───── EXERCISE DATA

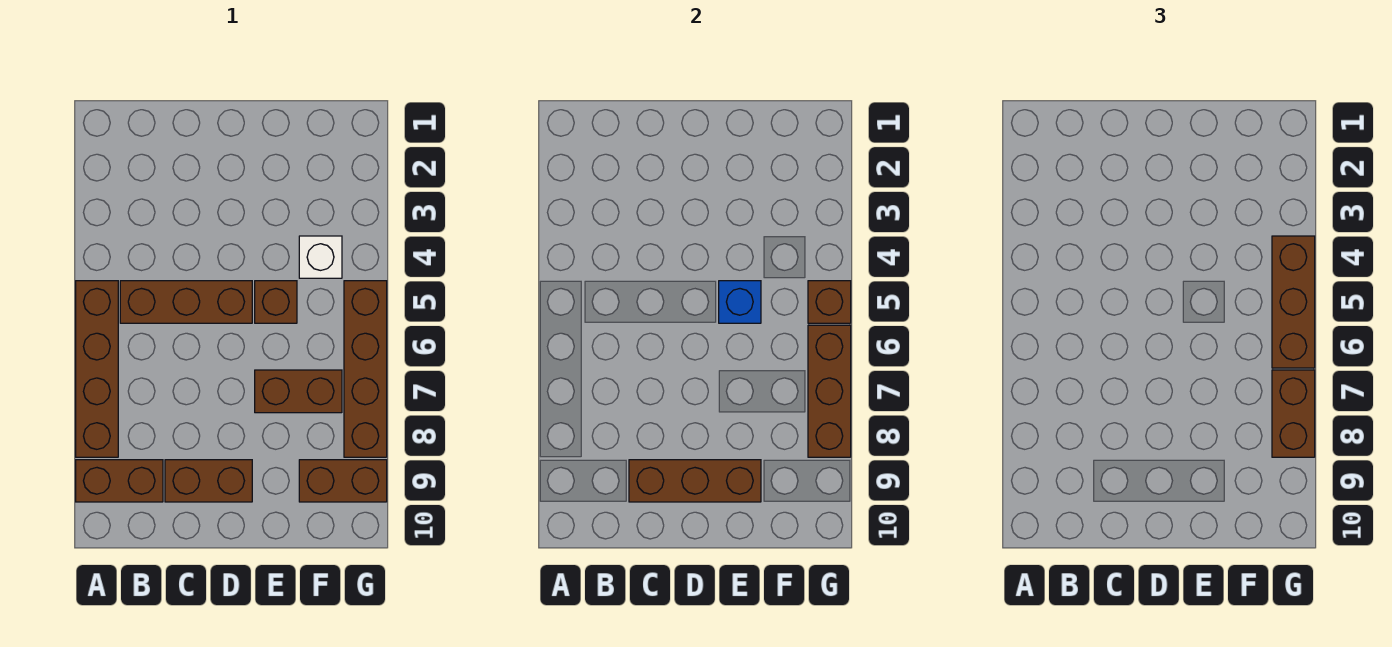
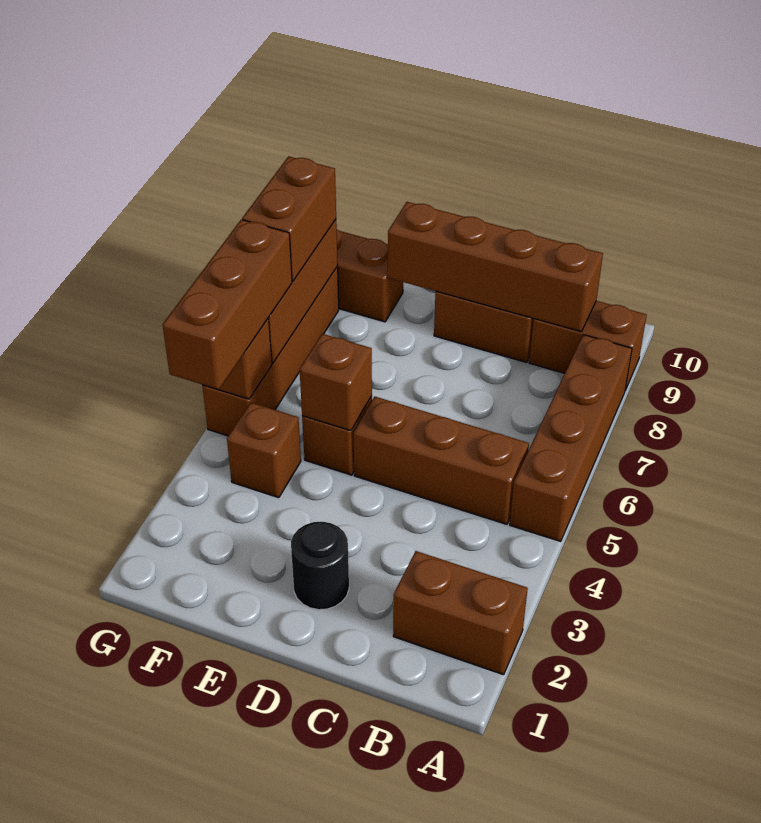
brown brick C9:E9 level 2 -> brown brick B9:E9 level 2
none -> black round brick D2 level 1
blue brick E5 level 2 -> brown brick E5 level 2
brown brick E7:F7 level 1 -> brown brick A2:B2 level 1
white brick F4 level 1 -> brown brick F4 level 1

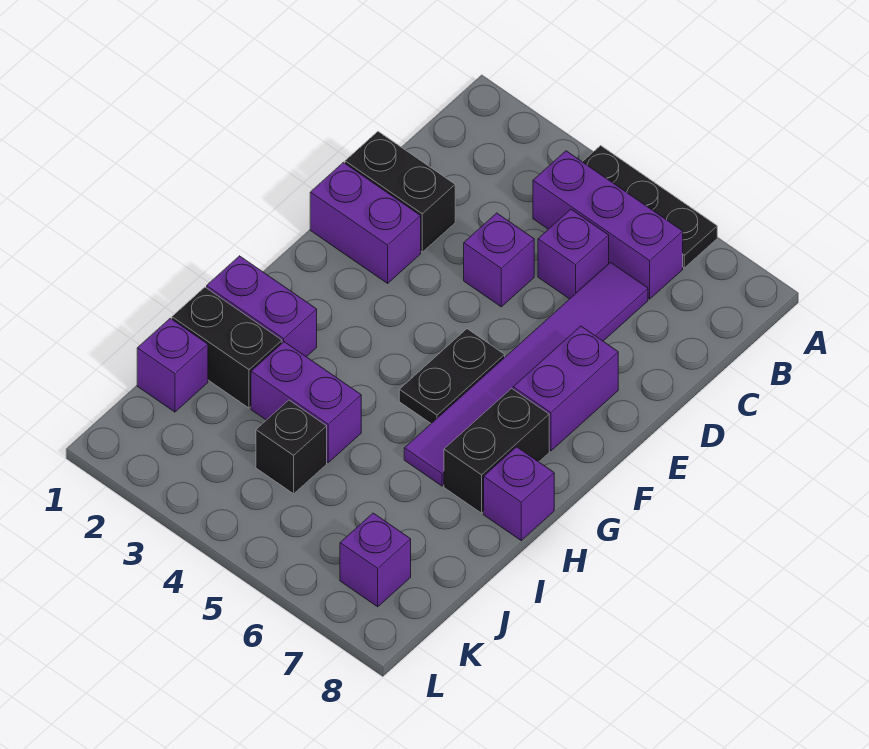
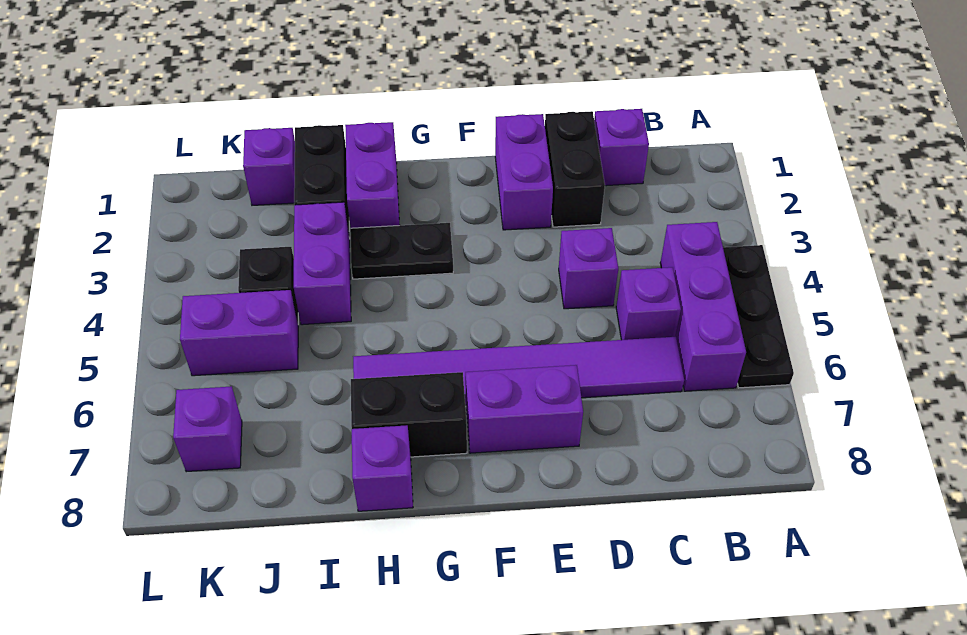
none -> purple brick C1 level 1
black plate F5:G5 level 1 -> black plate G3:H3 level 1
none -> purple brick J5:K5 level 1

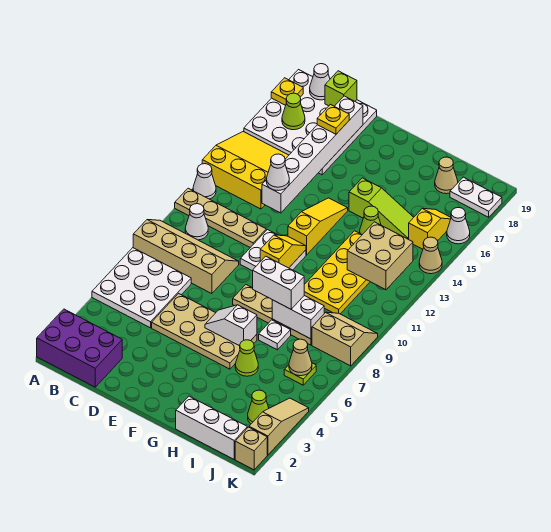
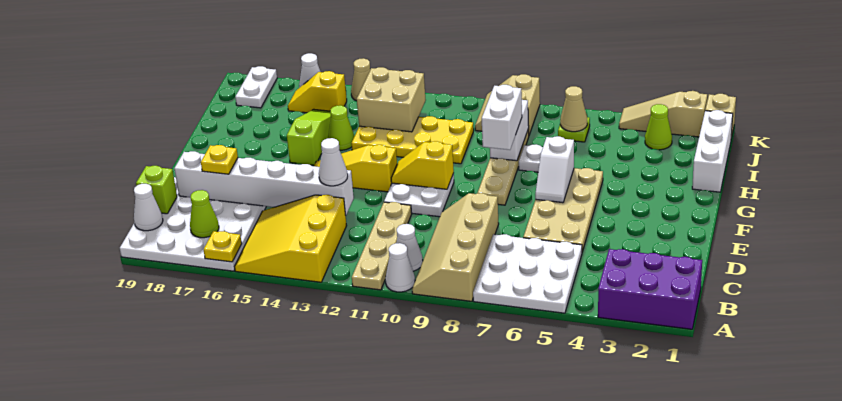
purple brick A1:C2 level 1 -> purple brick A1:B3 level 1
white cone A12 level 1 -> white cone A10 level 1
yellow plate A18 level 2 -> yellow plate A16 level 2
lime cone H5 level 1 -> none
tan cone I18 level 1 -> none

──────────

WHAT THE TASK REQUIRES: Without reproducing any picture, repeat exactly the lines from the one containing "black plate F5:G5" through the last line of the material above, both ends included.

ANSWER:
black plate F5:G5 level 1 -> black plate G3:H3 level 1
none -> purple brick J5:K5 level 1

purple brick A1:C2 level 1 -> purple brick A1:B3 level 1
white cone A12 level 1 -> white cone A10 level 1
yellow plate A18 level 2 -> yellow plate A16 level 2
lime cone H5 level 1 -> none
tan cone I18 level 1 -> none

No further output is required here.